- **About this task**: Write the entries out again. Each one must match exactly.
───── Supplied data ─────
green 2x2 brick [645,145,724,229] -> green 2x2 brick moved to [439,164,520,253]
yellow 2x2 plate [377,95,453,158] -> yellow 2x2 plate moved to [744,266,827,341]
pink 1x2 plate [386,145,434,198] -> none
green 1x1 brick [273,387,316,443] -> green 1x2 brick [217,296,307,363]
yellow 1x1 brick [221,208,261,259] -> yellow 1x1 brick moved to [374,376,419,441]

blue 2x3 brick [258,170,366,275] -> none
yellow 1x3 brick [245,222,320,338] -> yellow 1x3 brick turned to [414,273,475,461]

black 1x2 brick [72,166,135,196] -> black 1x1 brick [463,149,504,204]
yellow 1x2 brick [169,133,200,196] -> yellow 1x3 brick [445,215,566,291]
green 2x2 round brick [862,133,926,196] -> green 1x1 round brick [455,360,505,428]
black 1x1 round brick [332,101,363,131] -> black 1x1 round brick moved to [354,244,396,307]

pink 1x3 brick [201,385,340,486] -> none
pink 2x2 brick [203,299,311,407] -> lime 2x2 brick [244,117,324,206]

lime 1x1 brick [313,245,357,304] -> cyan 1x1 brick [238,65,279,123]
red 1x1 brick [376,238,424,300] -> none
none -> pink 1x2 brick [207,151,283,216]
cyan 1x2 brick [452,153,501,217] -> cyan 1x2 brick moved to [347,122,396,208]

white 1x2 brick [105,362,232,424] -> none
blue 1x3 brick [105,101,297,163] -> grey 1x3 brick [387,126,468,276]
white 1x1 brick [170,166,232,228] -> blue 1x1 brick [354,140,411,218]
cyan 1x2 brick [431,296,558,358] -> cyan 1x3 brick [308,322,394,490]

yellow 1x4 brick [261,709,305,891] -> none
─────
- **Task solution**:
green 2x2 brick [645,145,724,229] -> green 2x2 brick moved to [439,164,520,253]
yellow 2x2 plate [377,95,453,158] -> yellow 2x2 plate moved to [744,266,827,341]
pink 1x2 plate [386,145,434,198] -> none
green 1x1 brick [273,387,316,443] -> green 1x2 brick [217,296,307,363]
yellow 1x1 brick [221,208,261,259] -> yellow 1x1 brick moved to [374,376,419,441]

blue 2x3 brick [258,170,366,275] -> none
yellow 1x3 brick [245,222,320,338] -> yellow 1x3 brick turned to [414,273,475,461]

black 1x2 brick [72,166,135,196] -> black 1x1 brick [463,149,504,204]
yellow 1x2 brick [169,133,200,196] -> yellow 1x3 brick [445,215,566,291]
green 2x2 round brick [862,133,926,196] -> green 1x1 round brick [455,360,505,428]
black 1x1 round brick [332,101,363,131] -> black 1x1 round brick moved to [354,244,396,307]

pink 1x3 brick [201,385,340,486] -> none
pink 2x2 brick [203,299,311,407] -> lime 2x2 brick [244,117,324,206]

lime 1x1 brick [313,245,357,304] -> cyan 1x1 brick [238,65,279,123]
red 1x1 brick [376,238,424,300] -> none
none -> pink 1x2 brick [207,151,283,216]
cyan 1x2 brick [452,153,501,217] -> cyan 1x2 brick moved to [347,122,396,208]

white 1x2 brick [105,362,232,424] -> none
blue 1x3 brick [105,101,297,163] -> grey 1x3 brick [387,126,468,276]
white 1x1 brick [170,166,232,228] -> blue 1x1 brick [354,140,411,218]
cyan 1x2 brick [431,296,558,358] -> cyan 1x3 brick [308,322,394,490]

yellow 1x4 brick [261,709,305,891] -> none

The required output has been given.